» **Collected data**
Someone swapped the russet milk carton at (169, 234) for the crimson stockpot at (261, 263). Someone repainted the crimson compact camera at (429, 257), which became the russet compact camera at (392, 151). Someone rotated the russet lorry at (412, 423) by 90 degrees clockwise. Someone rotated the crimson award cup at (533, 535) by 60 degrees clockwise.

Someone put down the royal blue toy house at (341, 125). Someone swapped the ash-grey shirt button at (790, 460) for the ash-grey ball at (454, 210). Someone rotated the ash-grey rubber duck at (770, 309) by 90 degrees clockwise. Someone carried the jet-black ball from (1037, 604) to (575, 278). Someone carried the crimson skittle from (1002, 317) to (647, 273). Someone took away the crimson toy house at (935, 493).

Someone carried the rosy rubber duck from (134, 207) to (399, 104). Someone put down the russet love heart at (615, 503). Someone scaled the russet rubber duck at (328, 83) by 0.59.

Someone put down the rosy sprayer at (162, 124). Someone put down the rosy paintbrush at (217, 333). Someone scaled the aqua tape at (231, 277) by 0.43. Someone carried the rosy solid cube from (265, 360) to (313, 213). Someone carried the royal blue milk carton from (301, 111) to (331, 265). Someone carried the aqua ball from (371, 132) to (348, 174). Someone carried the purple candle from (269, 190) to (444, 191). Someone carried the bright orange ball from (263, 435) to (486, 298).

» **Activity**
Give every line of the material again, exactly.

» **Response for this exercise**
Someone swapped the russet milk carton at (169, 234) for the crimson stockpot at (261, 263). Someone repainted the crimson compact camera at (429, 257), which became the russet compact camera at (392, 151). Someone rotated the russet lorry at (412, 423) by 90 degrees clockwise. Someone rotated the crimson award cup at (533, 535) by 60 degrees clockwise.

Someone put down the royal blue toy house at (341, 125). Someone swapped the ash-grey shirt button at (790, 460) for the ash-grey ball at (454, 210). Someone rotated the ash-grey rubber duck at (770, 309) by 90 degrees clockwise. Someone carried the jet-black ball from (1037, 604) to (575, 278). Someone carried the crimson skittle from (1002, 317) to (647, 273). Someone took away the crimson toy house at (935, 493).

Someone carried the rosy rubber duck from (134, 207) to (399, 104). Someone put down the russet love heart at (615, 503). Someone scaled the russet rubber duck at (328, 83) by 0.59.

Someone put down the rosy sprayer at (162, 124). Someone put down the rosy paintbrush at (217, 333). Someone scaled the aqua tape at (231, 277) by 0.43. Someone carried the rosy solid cube from (265, 360) to (313, 213). Someone carried the royal blue milk carton from (301, 111) to (331, 265). Someone carried the aqua ball from (371, 132) to (348, 174). Someone carried the purple candle from (269, 190) to (444, 191). Someone carried the bright orange ball from (263, 435) to (486, 298).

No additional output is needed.